--- Work instruction ---
Repeat exactly the lines of the records below, starting at the line containing "pink cone C9 level 1 -> pink plate C9 level 1" and ending at the line containing "tan slope G7:H7 level 2 top H -> none". Leave the pictures out.
★ ★ ★ ★ ★
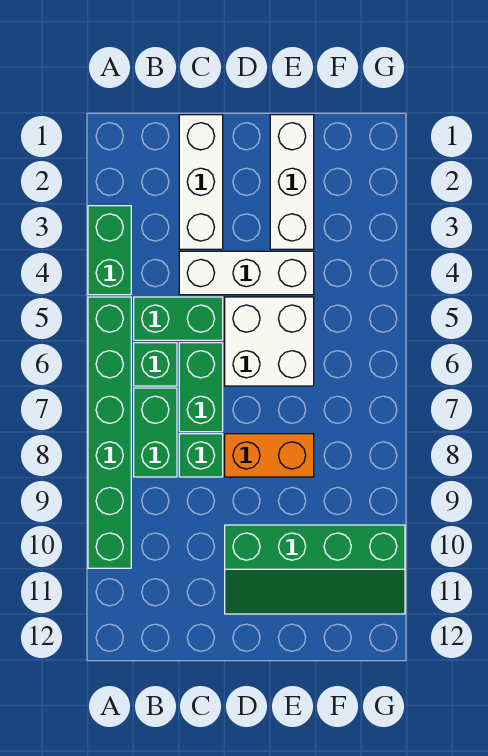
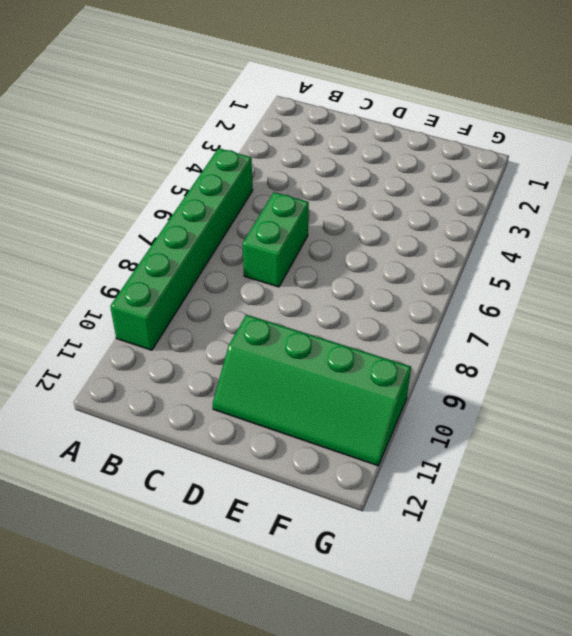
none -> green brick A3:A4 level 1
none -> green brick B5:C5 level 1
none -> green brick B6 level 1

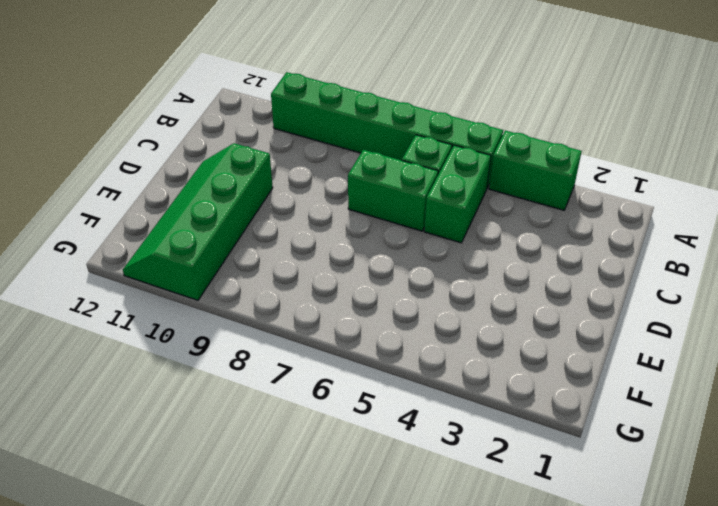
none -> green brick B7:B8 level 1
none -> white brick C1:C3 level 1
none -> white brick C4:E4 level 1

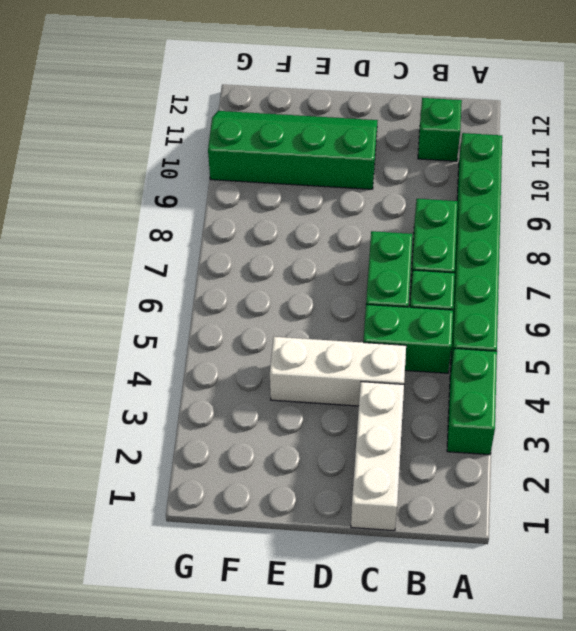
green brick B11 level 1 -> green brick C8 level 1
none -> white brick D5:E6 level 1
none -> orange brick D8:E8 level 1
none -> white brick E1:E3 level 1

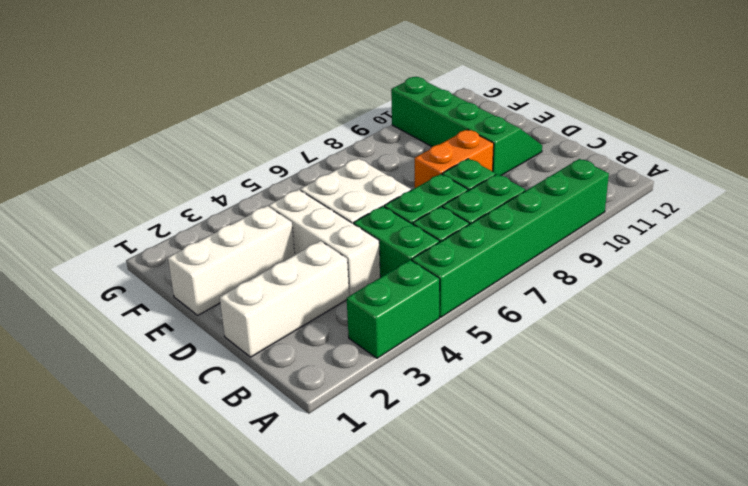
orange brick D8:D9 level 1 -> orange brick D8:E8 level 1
★ ★ ★ ★ ★
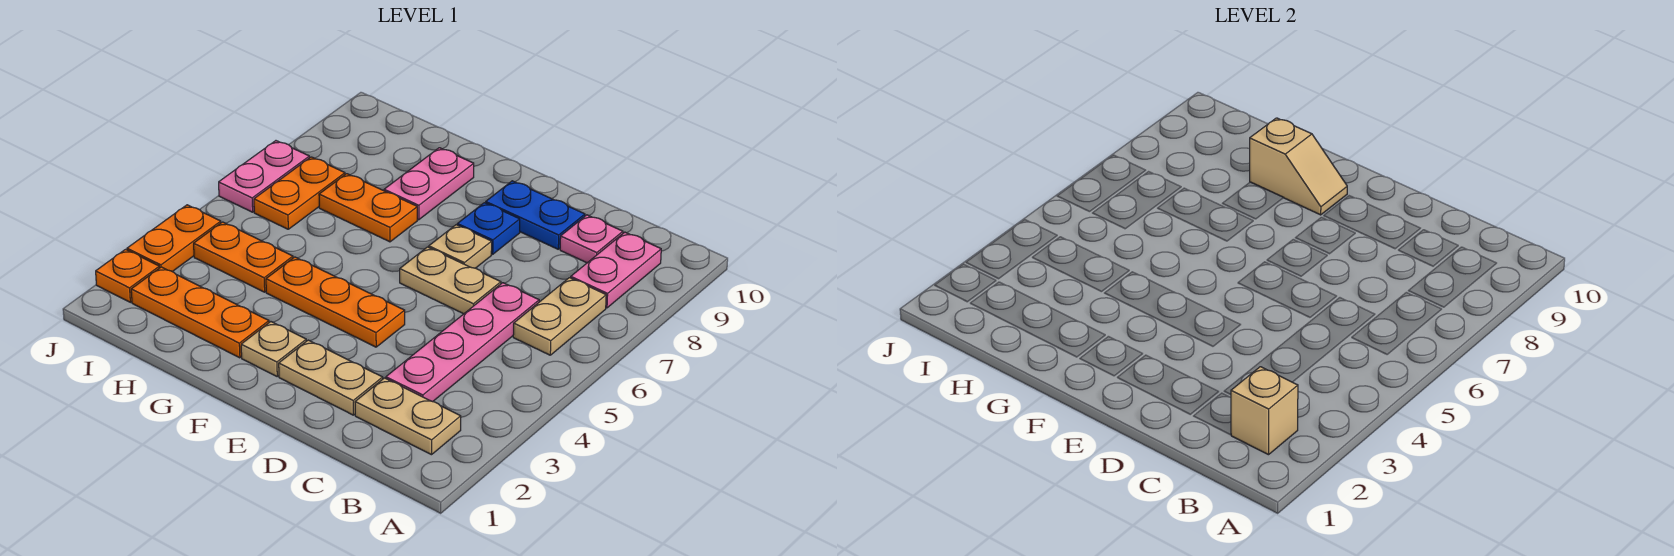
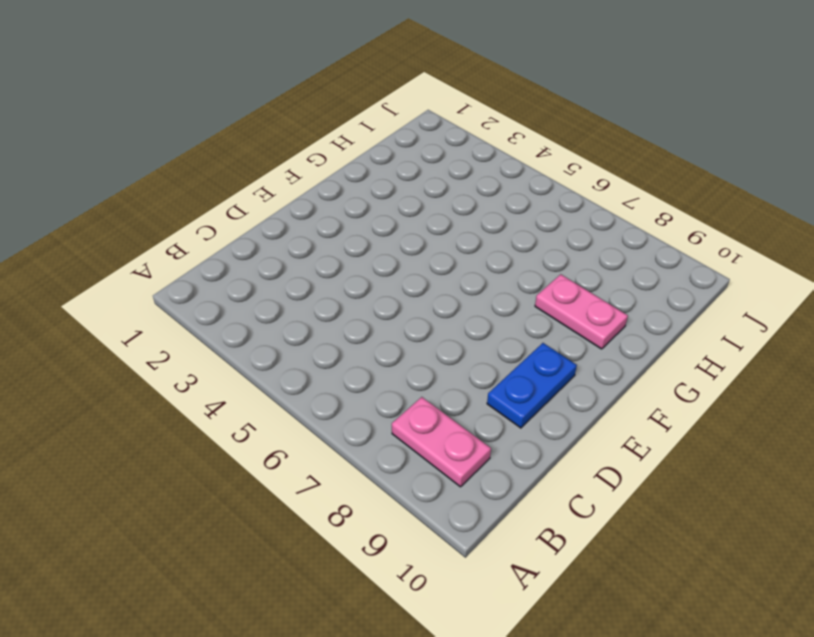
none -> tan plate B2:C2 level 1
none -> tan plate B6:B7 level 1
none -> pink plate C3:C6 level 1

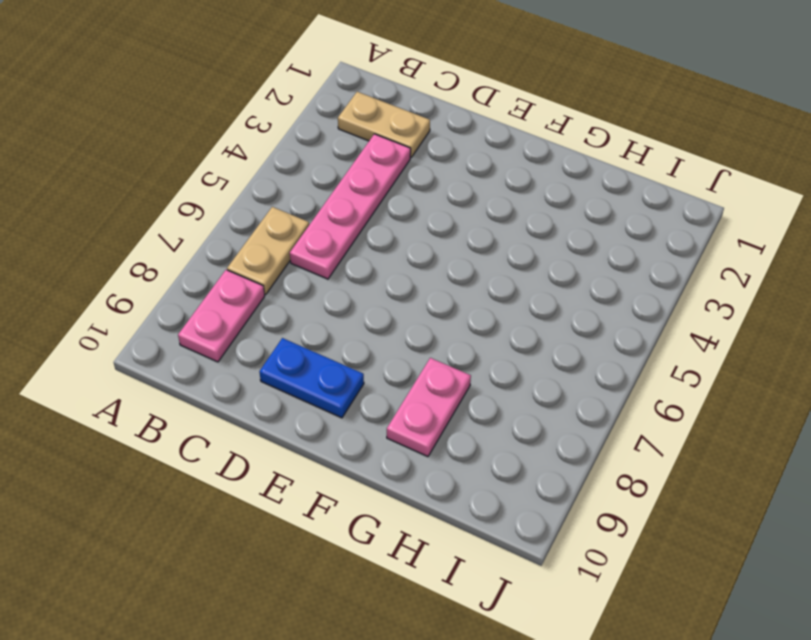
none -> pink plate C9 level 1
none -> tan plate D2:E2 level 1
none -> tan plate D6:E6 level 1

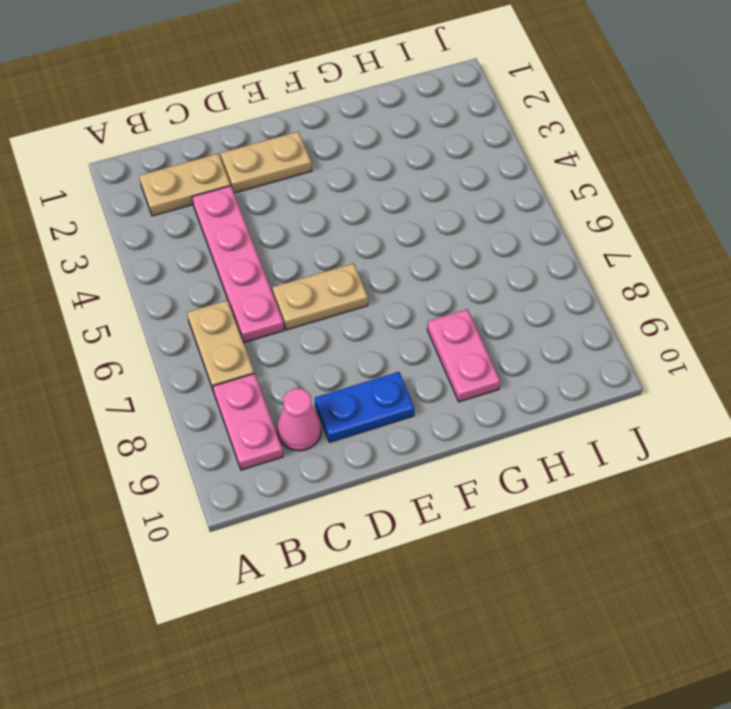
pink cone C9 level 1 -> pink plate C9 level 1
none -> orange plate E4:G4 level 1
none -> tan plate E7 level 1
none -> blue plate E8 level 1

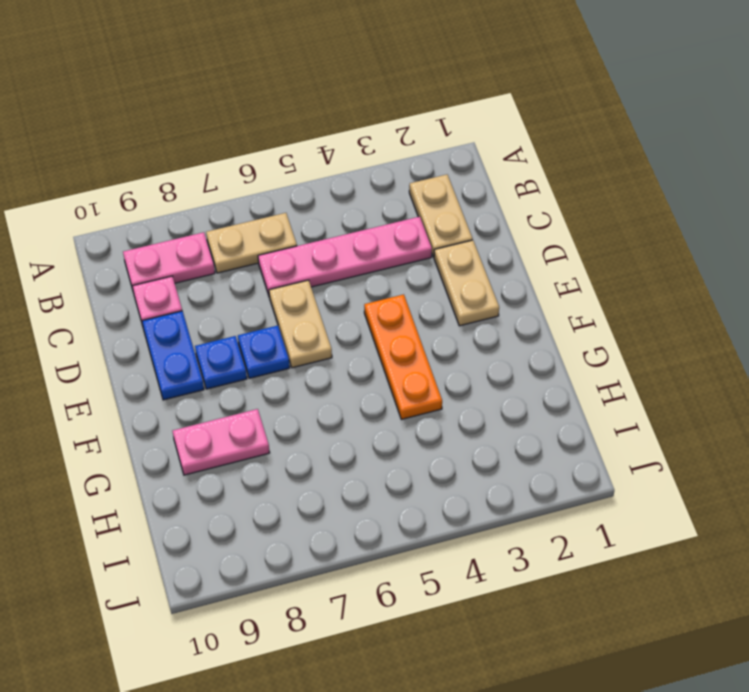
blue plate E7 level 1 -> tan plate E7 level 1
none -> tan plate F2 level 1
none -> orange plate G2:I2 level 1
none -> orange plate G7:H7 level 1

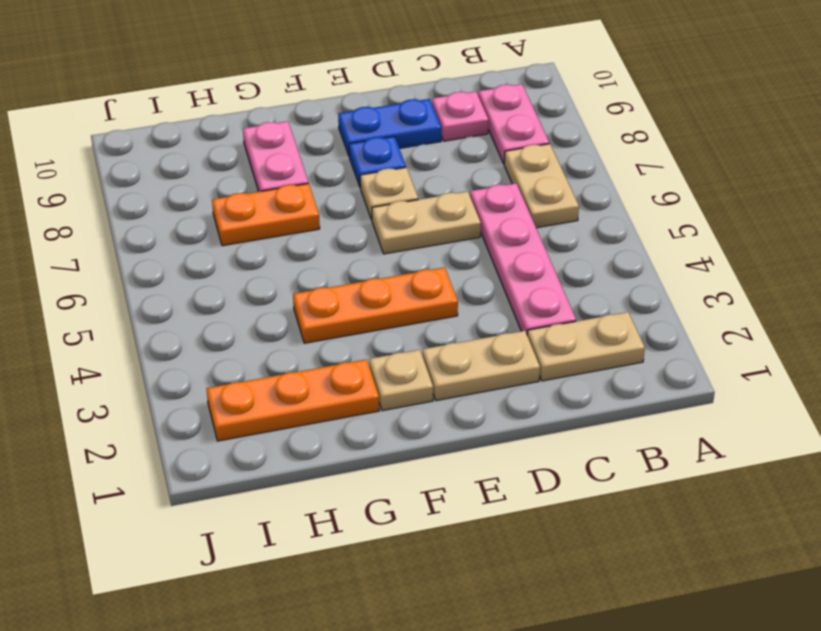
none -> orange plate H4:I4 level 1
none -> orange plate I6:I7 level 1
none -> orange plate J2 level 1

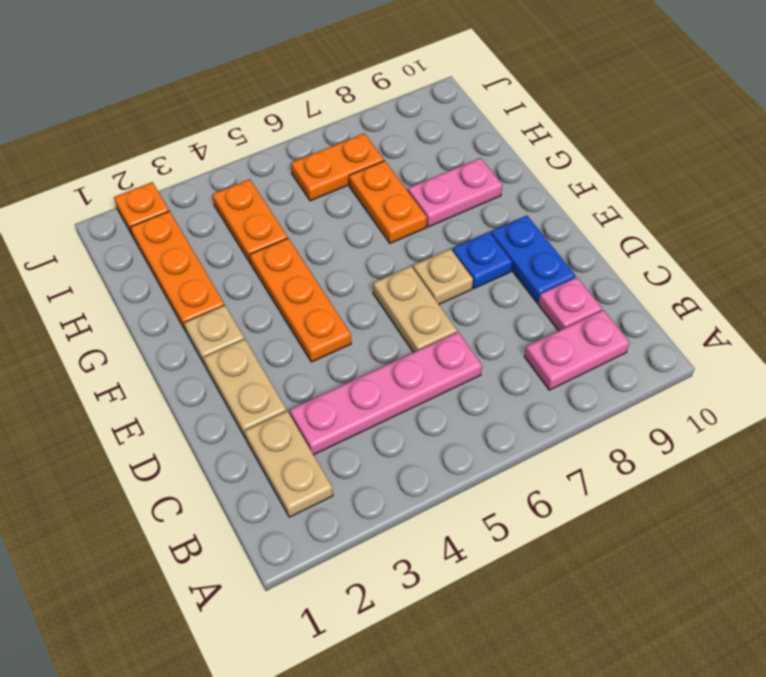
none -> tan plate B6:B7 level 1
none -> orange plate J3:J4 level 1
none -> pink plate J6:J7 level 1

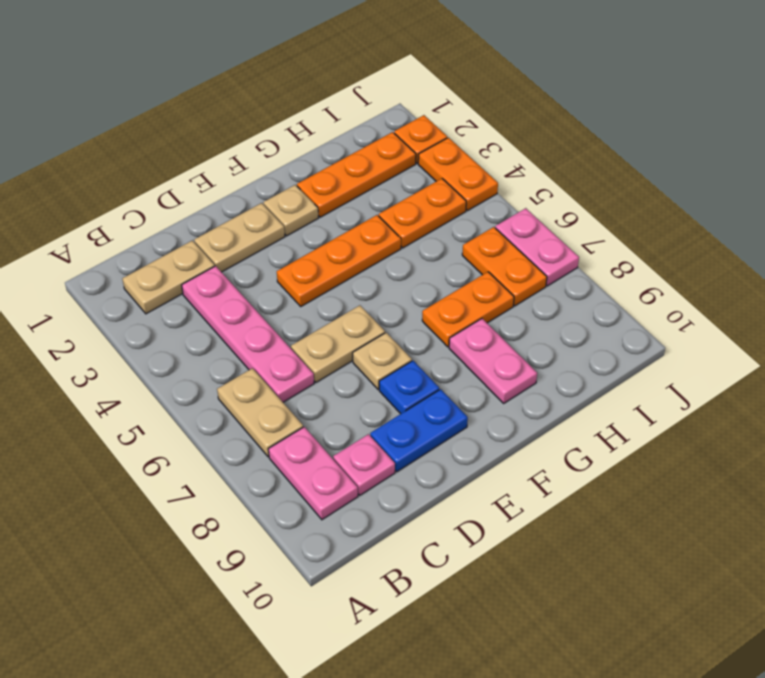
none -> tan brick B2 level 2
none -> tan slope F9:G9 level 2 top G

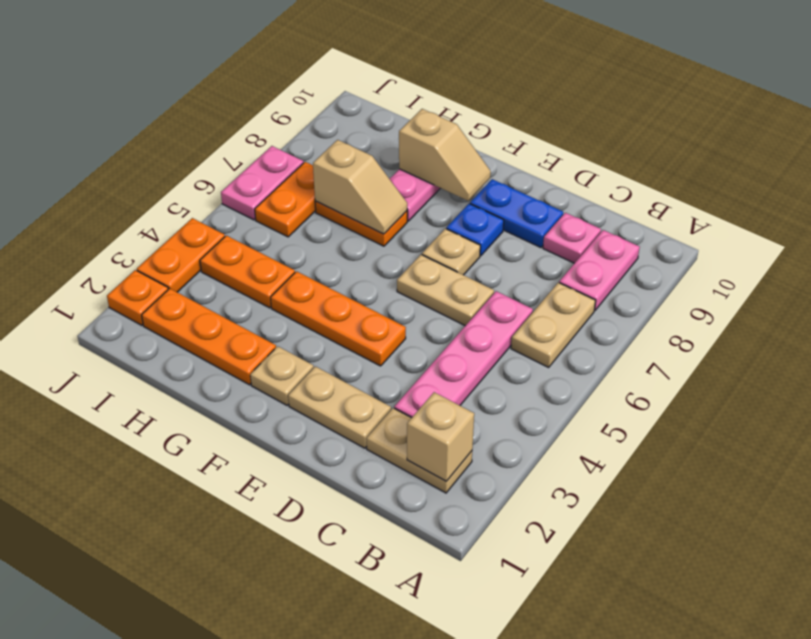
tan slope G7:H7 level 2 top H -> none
★ ★ ★ ★ ★
--- Written solution ---
pink cone C9 level 1 -> pink plate C9 level 1
none -> orange plate E4:G4 level 1
none -> tan plate E7 level 1
none -> blue plate E8 level 1

blue plate E7 level 1 -> tan plate E7 level 1
none -> tan plate F2 level 1
none -> orange plate G2:I2 level 1
none -> orange plate G7:H7 level 1

none -> orange plate H4:I4 level 1
none -> orange plate I6:I7 level 1
none -> orange plate J2 level 1

none -> tan plate B6:B7 level 1
none -> orange plate J3:J4 level 1
none -> pink plate J6:J7 level 1

none -> tan brick B2 level 2
none -> tan slope F9:G9 level 2 top G

tan slope G7:H7 level 2 top H -> none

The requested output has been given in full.